### PROBLEM
Below is a listing to write out in full, exactly as given, without its pictures.

### SUPPLIED ENTRIES
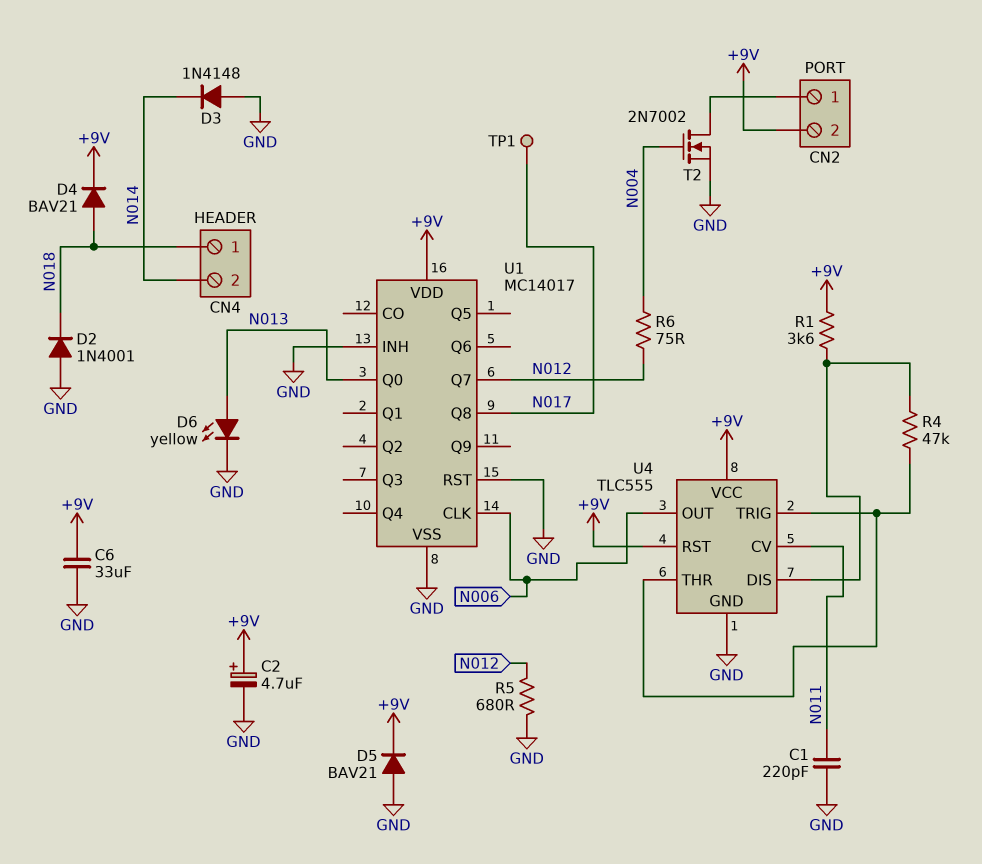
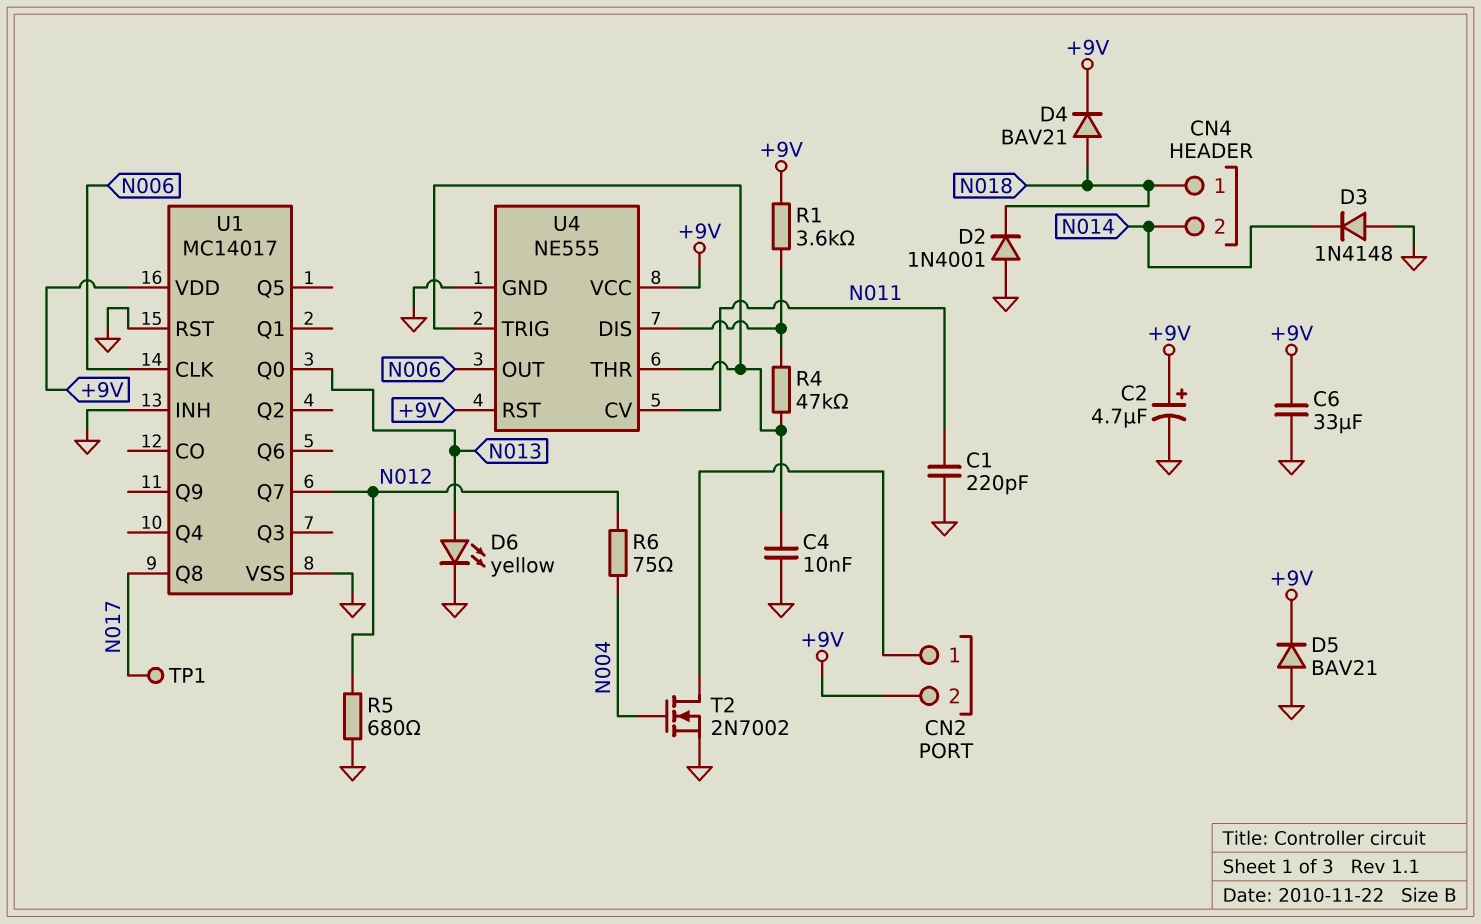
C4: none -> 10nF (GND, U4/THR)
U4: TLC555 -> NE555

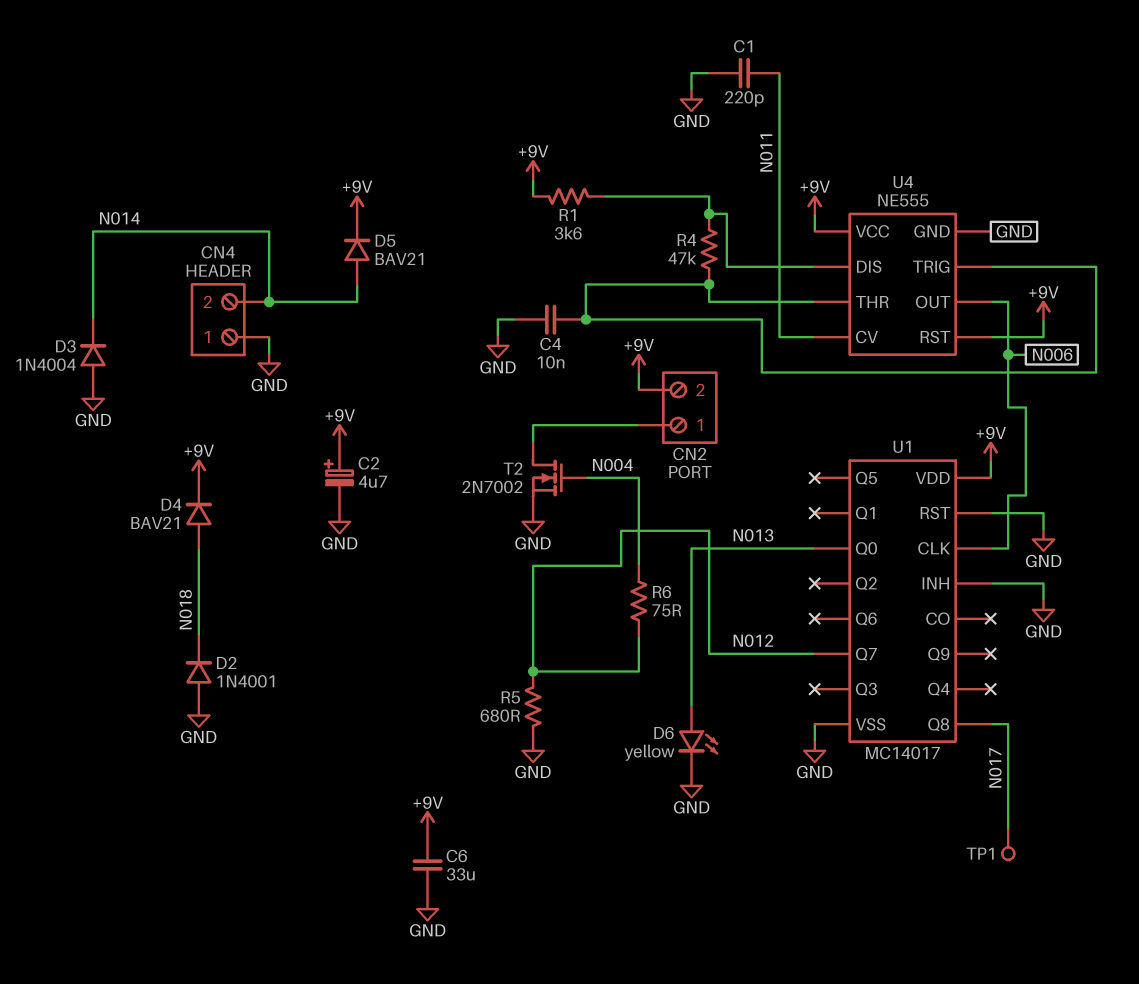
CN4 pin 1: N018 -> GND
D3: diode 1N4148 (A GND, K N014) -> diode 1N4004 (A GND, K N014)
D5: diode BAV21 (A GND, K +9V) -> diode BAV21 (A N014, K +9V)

### RESPONSE
C4: none -> 10nF (GND, U4/THR)
U4: TLC555 -> NE555

CN4 pin 1: N018 -> GND
D3: diode 1N4148 (A GND, K N014) -> diode 1N4004 (A GND, K N014)
D5: diode BAV21 (A GND, K +9V) -> diode BAV21 (A N014, K +9V)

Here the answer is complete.